= AIM OF THE EXERCISE =
Go through the records and copy each line where the string "plate" occurs.

= GIVEN RECORDS =
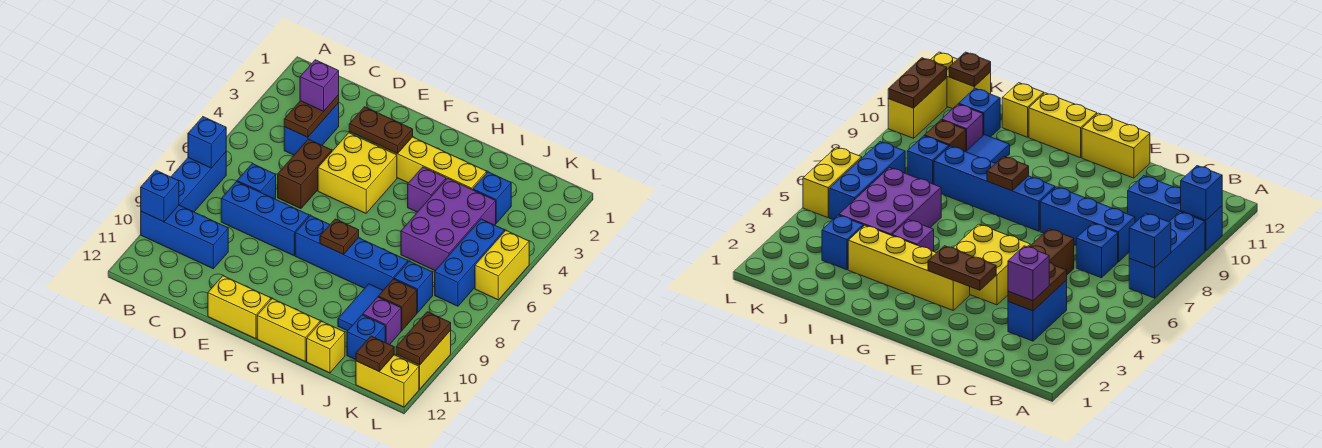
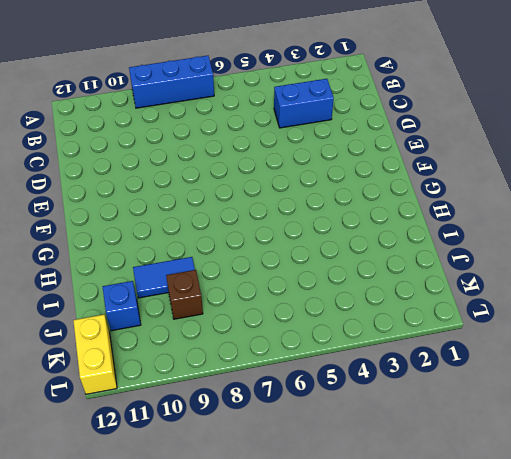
none -> blue brick A10:C10 level 1
none -> blue brick C7 level 1
none -> blue brick C8:E8 level 1
none -> brown brick D5:D6 level 1

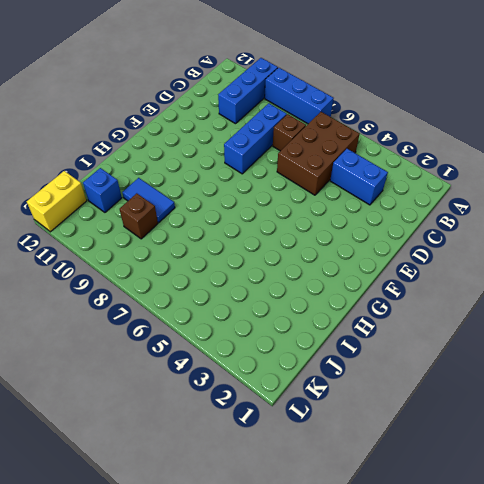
brown brick B5:D6 level 1 -> brown brick D5:D6 level 1
brown brick C7 level 1 -> blue brick C7 level 1
none -> yellow brick E4:F5 level 1
none -> yellow brick E12:F12 level 1
none -> yellow brick F3:I3 level 1
none -> blue brick F8:I8 level 1

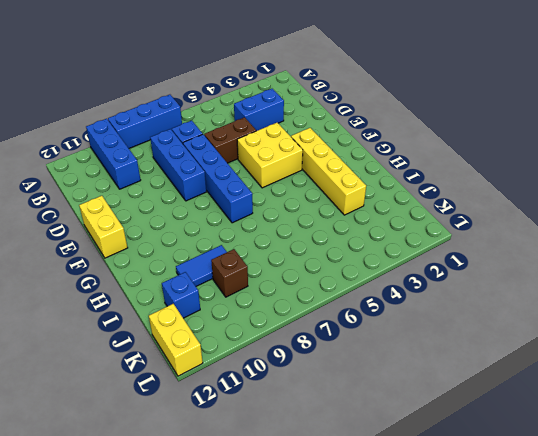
blue brick D7:G7 level 1 -> blue brick F8:I8 level 1
none -> yellow brick G12:H12 level 1
none -> purple brick H4 level 1
none -> purple brick I4:J6 level 1
none -> yellow brick I12 level 1

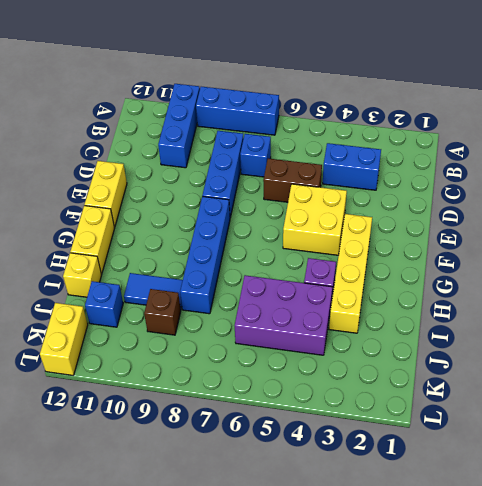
none -> blue brick J3 level 1
none -> blue brick J8 level 1
none -> purple brick J10 level 1
none -> blue brick K5:K7 level 1

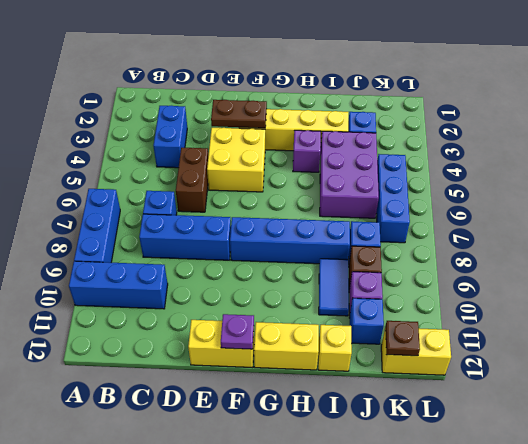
purple plate F12 level 2 -> none
none -> yellow brick L5:L6 level 1
none -> yellow brick L10:L11 level 1
none -> blue brick A7 level 2
none -> blue brick A10 level 2

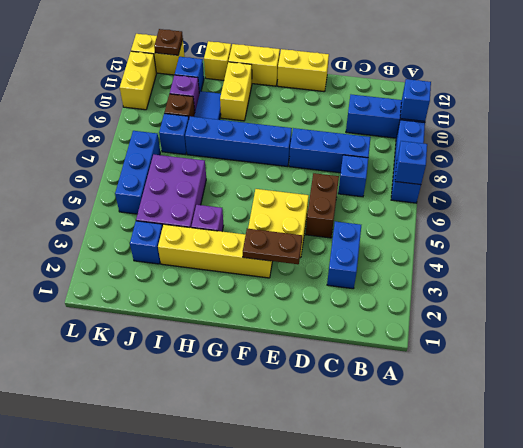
yellow brick H10:H11 level 1 -> yellow brick L5:L6 level 1
none -> brown plate C3:C4 level 2
none -> brown plate G8 level 2
none -> brown plate L10:L11 level 2
none -> purple brick C3 level 3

= TASK SOLUTION =
purple plate F12 level 2 -> none
none -> brown plate C3:C4 level 2
none -> brown plate G8 level 2
none -> brown plate L10:L11 level 2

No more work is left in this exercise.